What is being asked -
Look through the material below. Copy every line with the string "cyan" in it.

Available records -
==========

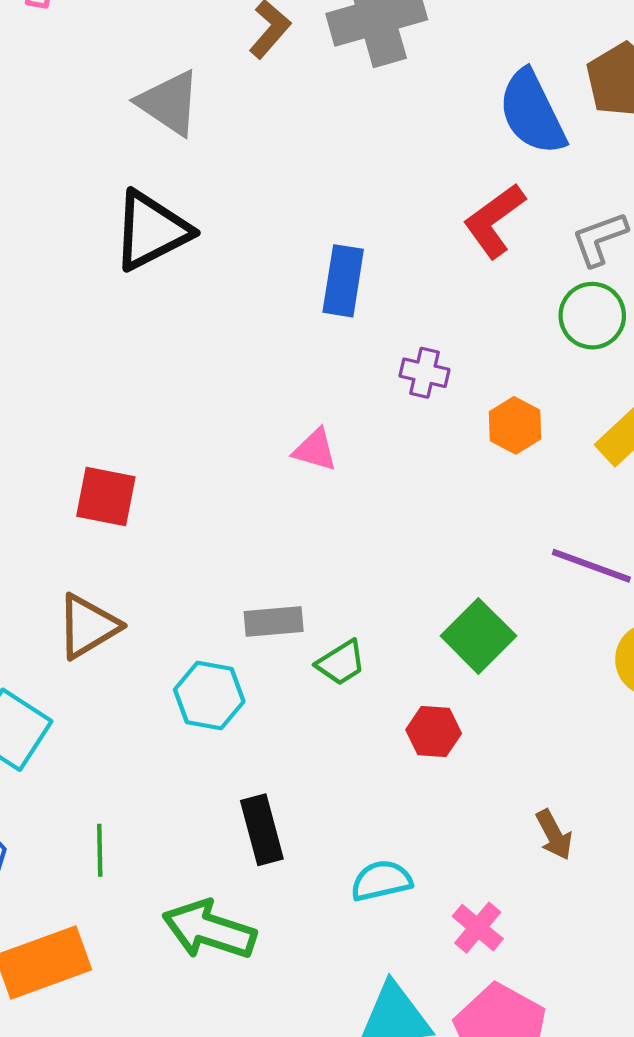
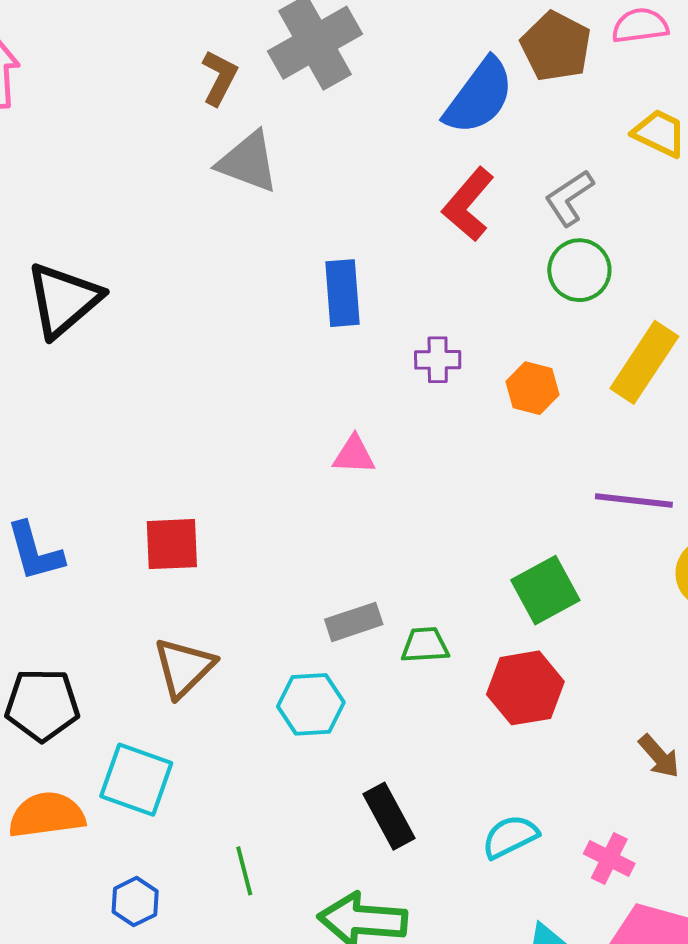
gray triangle: (169, 103) -> (248, 162), moved
blue semicircle: (532, 112) -> (479, 96), turned -104
black triangle: (151, 231) -> (63, 300), moved
green square: (478, 636) -> (545, 590), turned 30
green trapezoid: (341, 663) -> (425, 645), turned -138
red hexagon: (434, 732) -> (525, 688), size x1.5

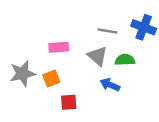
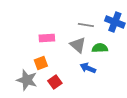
gray star: (22, 73) -> (27, 80), moved, turned 30
red square: (69, 102) -> (55, 82), turned -32

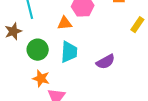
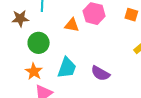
cyan trapezoid: (69, 52) -> (67, 68), moved
purple semicircle: (105, 62) -> (100, 73), turned 42

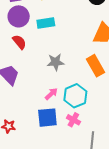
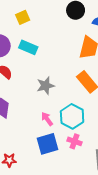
cyan rectangle: (46, 23) -> (28, 47), turned 42
pink arrow: (51, 94) -> (47, 119), turned -72

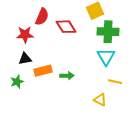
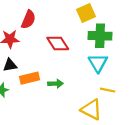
red diamond: (66, 27) -> (58, 43), moved
yellow triangle: (100, 100) -> (91, 110), size x1.5

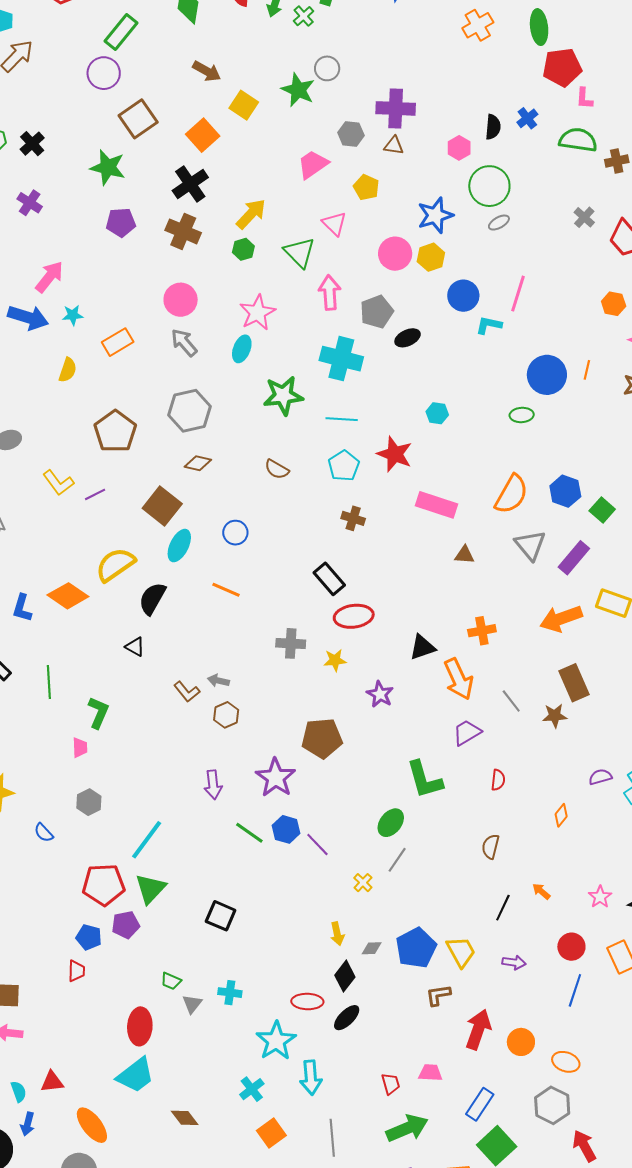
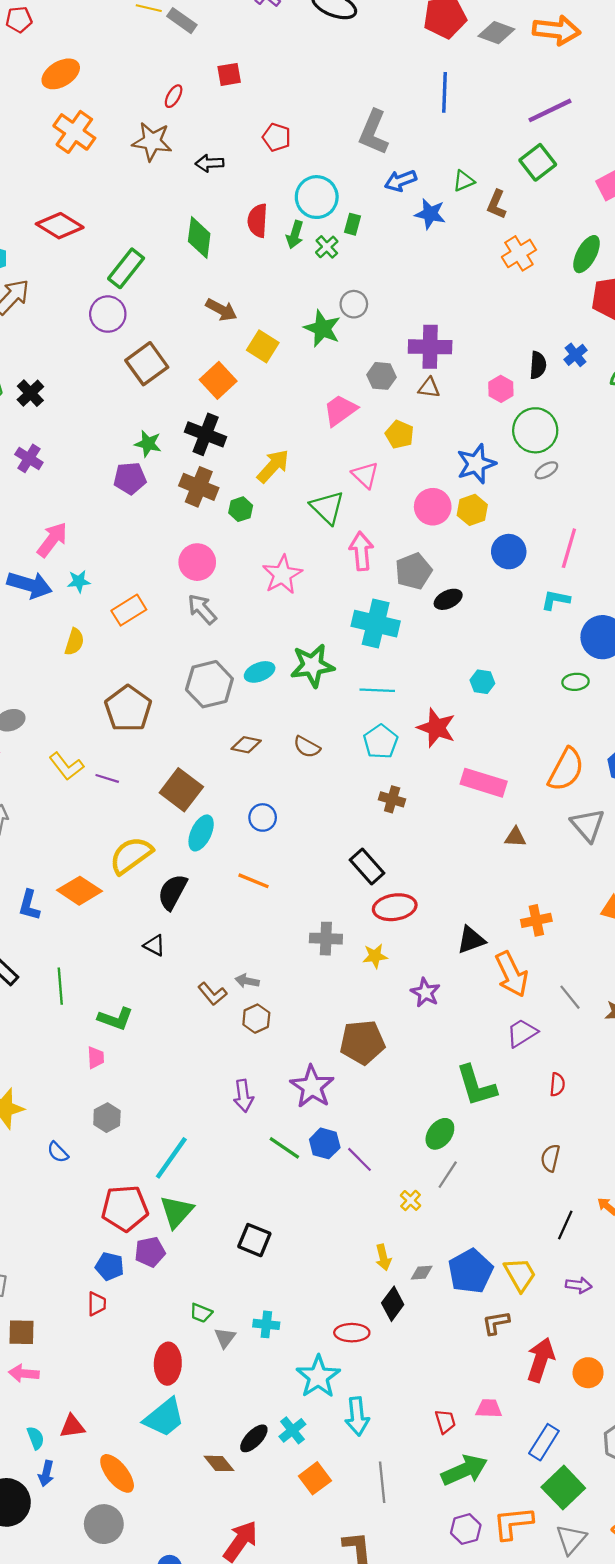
green ellipse: (539, 27) -> (587, 254), turned 36
green star: (108, 167) -> (148, 444), moved, size x0.7
black cross: (190, 184) -> (206, 434), turned -33
green hexagon: (243, 249) -> (241, 509), moved
cyan L-shape: (489, 325) -> (556, 600), moved
cyan ellipse: (242, 349) -> (260, 672), moved, turned 48
brown diamond: (198, 463) -> (246, 745), moved
purple line: (95, 494) -> (107, 778), turned 45
green L-shape: (98, 713) -> (115, 1019), turned 88
black ellipse: (347, 1018) -> (254, 1438), moved

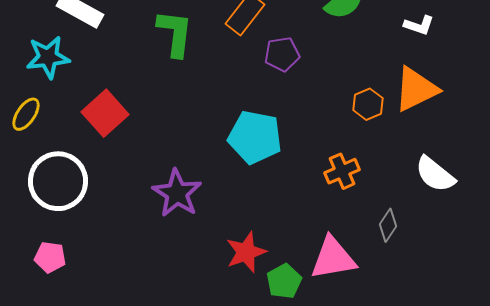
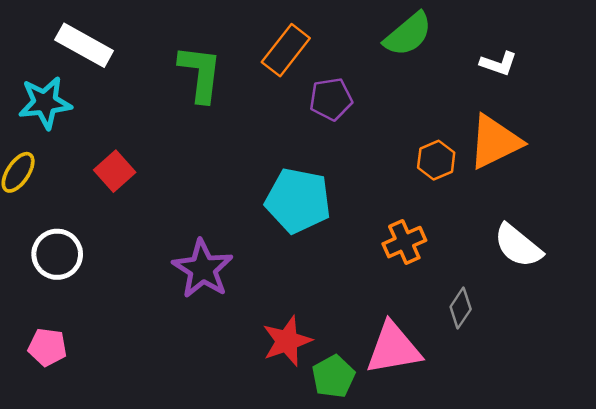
red square: (105, 113) -> (115, 171), size x0.7
white circle: (58, 181) -> (57, 254), size x0.7

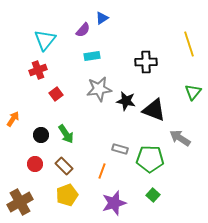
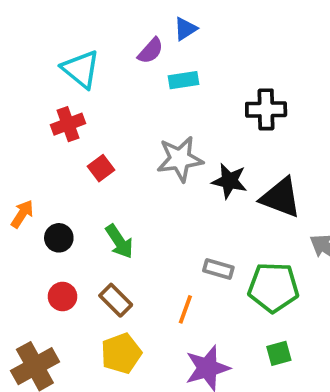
cyan triangle: (45, 40) -> (81, 69), turned -30
cyan rectangle: (92, 56) -> (184, 80), moved
black circle: (41, 135) -> (59, 238), moved
green square: (153, 195) -> (279, 353), turned 32

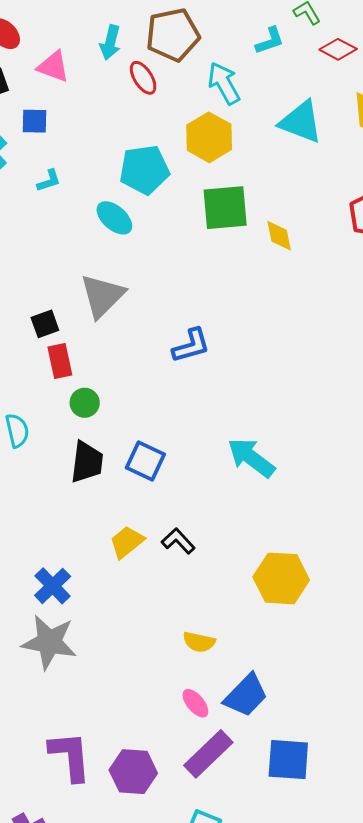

==========

Output for this task -
cyan trapezoid: (69, 52) -> (67, 68), moved
cyan rectangle: (46, 23) -> (28, 47), turned 42
cyan L-shape: (489, 325) -> (556, 600), moved
cyan ellipse: (242, 349) -> (260, 672), moved, turned 48
cyan triangle: (45, 40) -> (81, 69), turned -30
cyan rectangle: (92, 56) -> (184, 80), moved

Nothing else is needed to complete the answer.